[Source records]
>>>
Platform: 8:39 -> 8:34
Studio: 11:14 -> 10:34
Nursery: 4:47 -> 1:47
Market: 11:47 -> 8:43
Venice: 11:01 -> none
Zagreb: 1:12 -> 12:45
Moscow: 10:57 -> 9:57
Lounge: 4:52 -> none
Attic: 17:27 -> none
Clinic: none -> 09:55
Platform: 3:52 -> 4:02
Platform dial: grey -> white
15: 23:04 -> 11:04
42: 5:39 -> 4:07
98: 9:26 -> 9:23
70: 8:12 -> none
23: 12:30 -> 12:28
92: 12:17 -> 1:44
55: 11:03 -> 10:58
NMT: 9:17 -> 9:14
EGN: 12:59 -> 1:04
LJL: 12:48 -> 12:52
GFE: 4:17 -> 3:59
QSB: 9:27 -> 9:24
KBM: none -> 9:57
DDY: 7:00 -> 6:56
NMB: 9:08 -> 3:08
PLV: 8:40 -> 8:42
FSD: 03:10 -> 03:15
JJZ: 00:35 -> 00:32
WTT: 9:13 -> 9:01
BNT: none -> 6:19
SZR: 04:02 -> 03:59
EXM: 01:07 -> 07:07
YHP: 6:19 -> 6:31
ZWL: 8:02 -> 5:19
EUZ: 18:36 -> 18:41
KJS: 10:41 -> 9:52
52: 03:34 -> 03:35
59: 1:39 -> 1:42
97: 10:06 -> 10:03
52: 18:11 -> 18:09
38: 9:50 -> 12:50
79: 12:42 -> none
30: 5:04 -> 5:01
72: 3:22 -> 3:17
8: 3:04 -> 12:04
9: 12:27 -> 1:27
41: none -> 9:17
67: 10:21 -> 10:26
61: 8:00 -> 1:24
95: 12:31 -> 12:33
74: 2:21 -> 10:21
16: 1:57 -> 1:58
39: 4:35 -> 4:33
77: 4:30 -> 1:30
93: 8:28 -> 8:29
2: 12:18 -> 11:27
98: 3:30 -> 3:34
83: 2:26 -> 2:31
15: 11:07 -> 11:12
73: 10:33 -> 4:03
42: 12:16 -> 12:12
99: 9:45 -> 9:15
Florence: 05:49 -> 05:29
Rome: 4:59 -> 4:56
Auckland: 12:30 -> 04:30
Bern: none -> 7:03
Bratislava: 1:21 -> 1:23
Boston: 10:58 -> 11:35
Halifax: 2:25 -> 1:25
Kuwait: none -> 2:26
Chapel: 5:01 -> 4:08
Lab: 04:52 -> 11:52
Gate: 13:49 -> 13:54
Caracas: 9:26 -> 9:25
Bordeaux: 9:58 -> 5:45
<<<
__What this task involves__. Quote every one of the lines above verbatim, from the first through the last.

__Complete answer__.
Platform: 8:39 -> 8:34
Studio: 11:14 -> 10:34
Nursery: 4:47 -> 1:47
Market: 11:47 -> 8:43
Venice: 11:01 -> none
Zagreb: 1:12 -> 12:45
Moscow: 10:57 -> 9:57
Lounge: 4:52 -> none
Attic: 17:27 -> none
Clinic: none -> 09:55
Platform: 3:52 -> 4:02
Platform dial: grey -> white
15: 23:04 -> 11:04
42: 5:39 -> 4:07
98: 9:26 -> 9:23
70: 8:12 -> none
23: 12:30 -> 12:28
92: 12:17 -> 1:44
55: 11:03 -> 10:58
NMT: 9:17 -> 9:14
EGN: 12:59 -> 1:04
LJL: 12:48 -> 12:52
GFE: 4:17 -> 3:59
QSB: 9:27 -> 9:24
KBM: none -> 9:57
DDY: 7:00 -> 6:56
NMB: 9:08 -> 3:08
PLV: 8:40 -> 8:42
FSD: 03:10 -> 03:15
JJZ: 00:35 -> 00:32
WTT: 9:13 -> 9:01
BNT: none -> 6:19
SZR: 04:02 -> 03:59
EXM: 01:07 -> 07:07
YHP: 6:19 -> 6:31
ZWL: 8:02 -> 5:19
EUZ: 18:36 -> 18:41
KJS: 10:41 -> 9:52
52: 03:34 -> 03:35
59: 1:39 -> 1:42
97: 10:06 -> 10:03
52: 18:11 -> 18:09
38: 9:50 -> 12:50
79: 12:42 -> none
30: 5:04 -> 5:01
72: 3:22 -> 3:17
8: 3:04 -> 12:04
9: 12:27 -> 1:27
41: none -> 9:17
67: 10:21 -> 10:26
61: 8:00 -> 1:24
95: 12:31 -> 12:33
74: 2:21 -> 10:21
16: 1:57 -> 1:58
39: 4:35 -> 4:33
77: 4:30 -> 1:30
93: 8:28 -> 8:29
2: 12:18 -> 11:27
98: 3:30 -> 3:34
83: 2:26 -> 2:31
15: 11:07 -> 11:12
73: 10:33 -> 4:03
42: 12:16 -> 12:12
99: 9:45 -> 9:15
Florence: 05:49 -> 05:29
Rome: 4:59 -> 4:56
Auckland: 12:30 -> 04:30
Bern: none -> 7:03
Bratislava: 1:21 -> 1:23
Boston: 10:58 -> 11:35
Halifax: 2:25 -> 1:25
Kuwait: none -> 2:26
Chapel: 5:01 -> 4:08
Lab: 04:52 -> 11:52
Gate: 13:49 -> 13:54
Caracas: 9:26 -> 9:25
Bordeaux: 9:58 -> 5:45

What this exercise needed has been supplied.